:: ACTION ITEM ::
Give all of the data again exactly as written, omitting every image.

:: SUPPLIED RECORDS ::
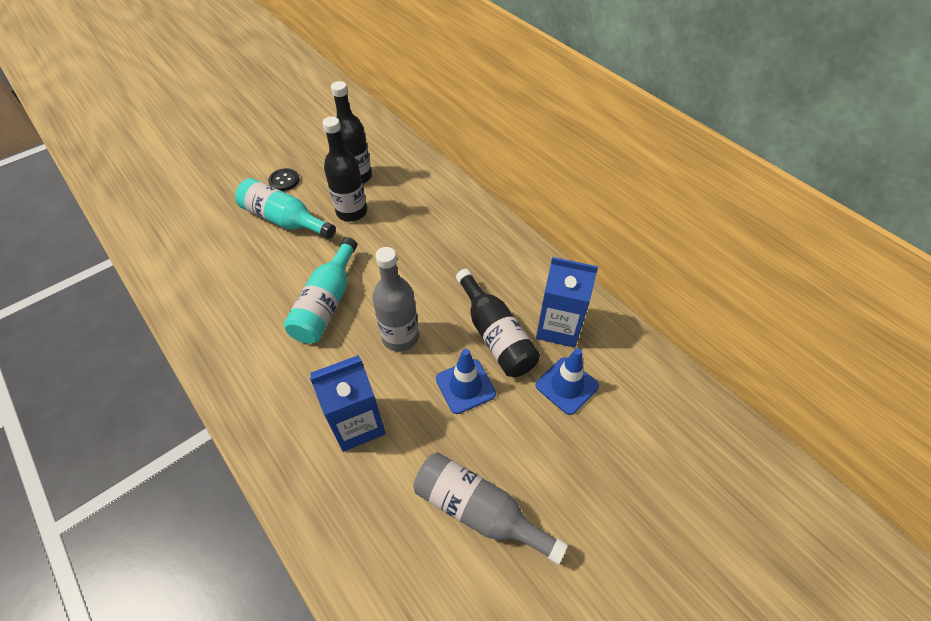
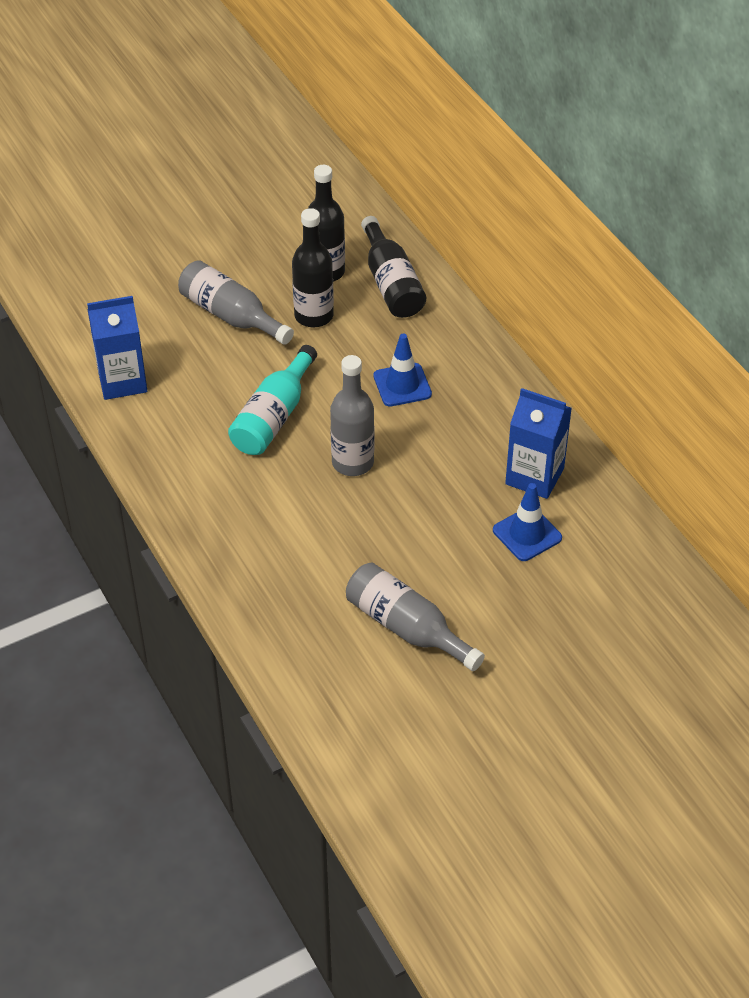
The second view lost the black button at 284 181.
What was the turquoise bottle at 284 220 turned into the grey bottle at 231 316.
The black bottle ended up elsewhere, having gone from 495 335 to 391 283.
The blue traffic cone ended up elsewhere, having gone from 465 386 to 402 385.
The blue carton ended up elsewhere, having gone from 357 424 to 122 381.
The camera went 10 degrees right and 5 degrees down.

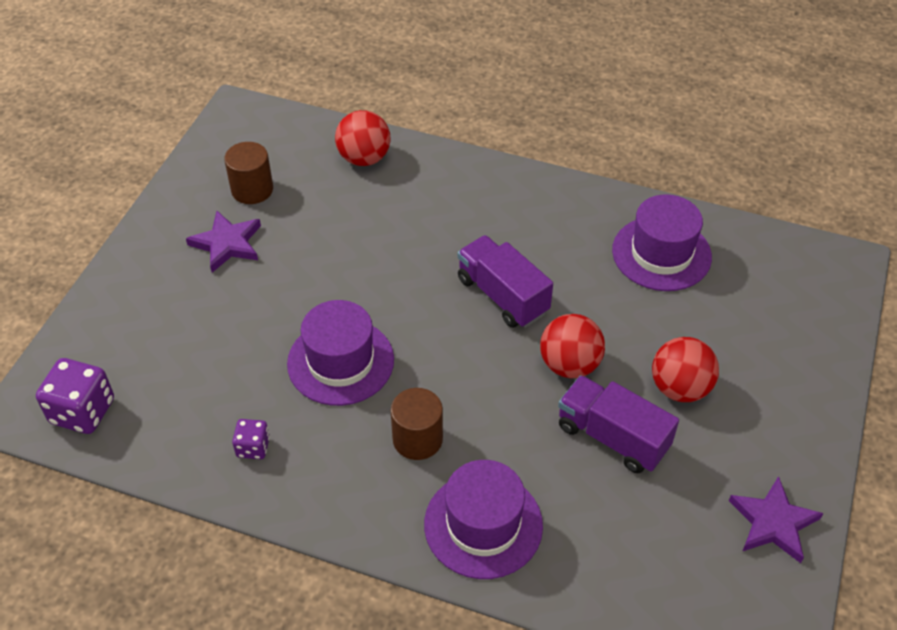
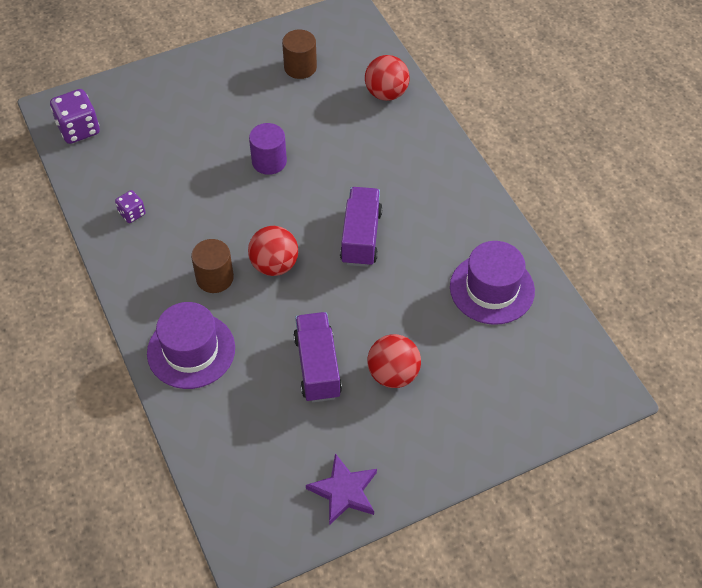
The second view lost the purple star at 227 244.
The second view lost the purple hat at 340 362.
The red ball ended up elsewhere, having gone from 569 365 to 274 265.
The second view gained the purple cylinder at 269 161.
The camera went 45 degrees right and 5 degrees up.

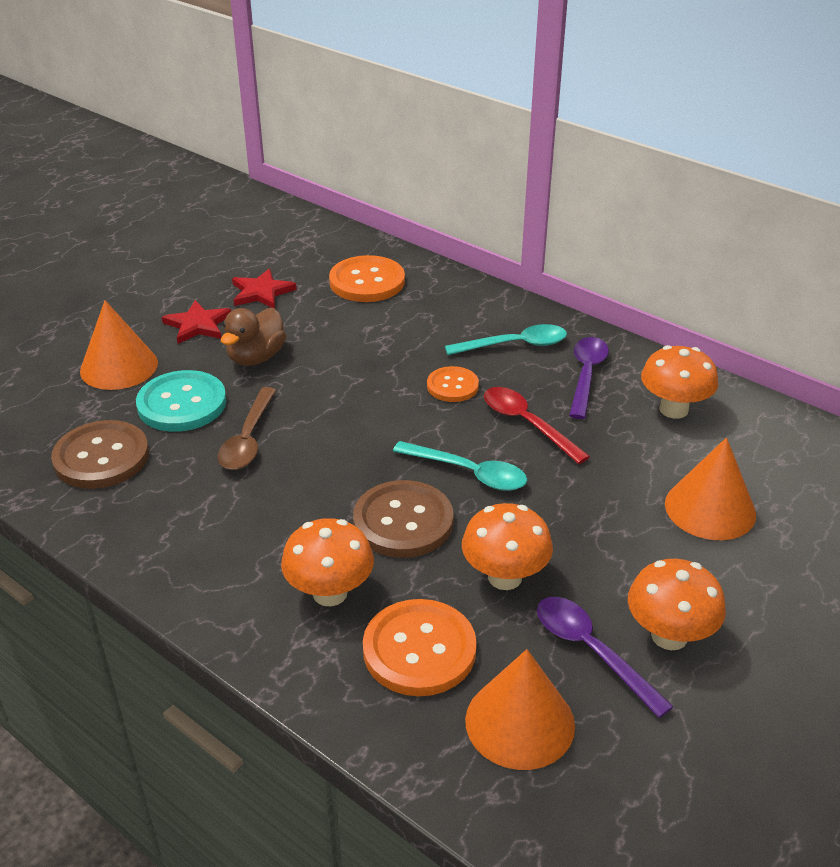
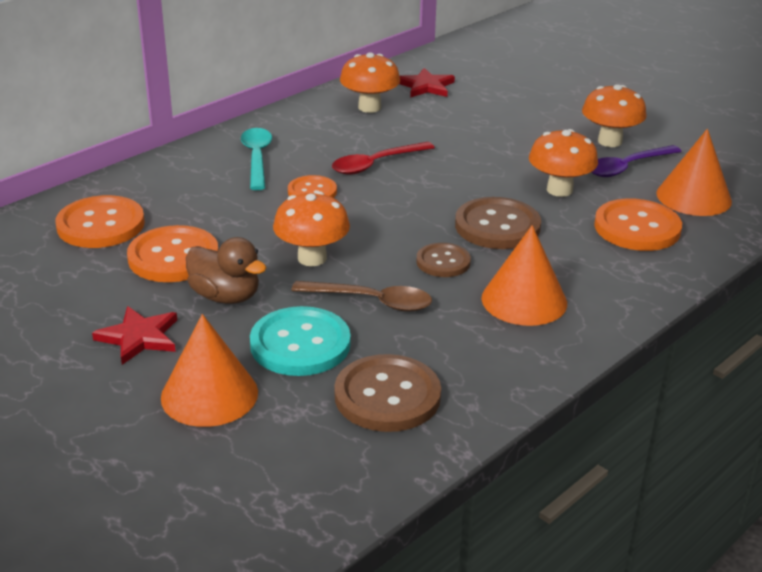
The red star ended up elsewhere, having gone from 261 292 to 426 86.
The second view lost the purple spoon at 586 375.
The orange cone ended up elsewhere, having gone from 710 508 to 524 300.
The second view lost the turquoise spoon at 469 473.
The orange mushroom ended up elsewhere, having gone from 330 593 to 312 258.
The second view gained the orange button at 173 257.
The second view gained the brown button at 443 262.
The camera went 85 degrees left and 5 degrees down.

:: REPLY ::
The second view lost the black button at 284 181.
What was the turquoise bottle at 284 220 turned into the grey bottle at 231 316.
The black bottle ended up elsewhere, having gone from 495 335 to 391 283.
The blue traffic cone ended up elsewhere, having gone from 465 386 to 402 385.
The blue carton ended up elsewhere, having gone from 357 424 to 122 381.
The camera went 10 degrees right and 5 degrees down.

The second view lost the purple star at 227 244.
The second view lost the purple hat at 340 362.
The red ball ended up elsewhere, having gone from 569 365 to 274 265.
The second view gained the purple cylinder at 269 161.
The camera went 45 degrees right and 5 degrees up.

The red star ended up elsewhere, having gone from 261 292 to 426 86.
The second view lost the purple spoon at 586 375.
The orange cone ended up elsewhere, having gone from 710 508 to 524 300.
The second view lost the turquoise spoon at 469 473.
The orange mushroom ended up elsewhere, having gone from 330 593 to 312 258.
The second view gained the orange button at 173 257.
The second view gained the brown button at 443 262.
The camera went 85 degrees left and 5 degrees down.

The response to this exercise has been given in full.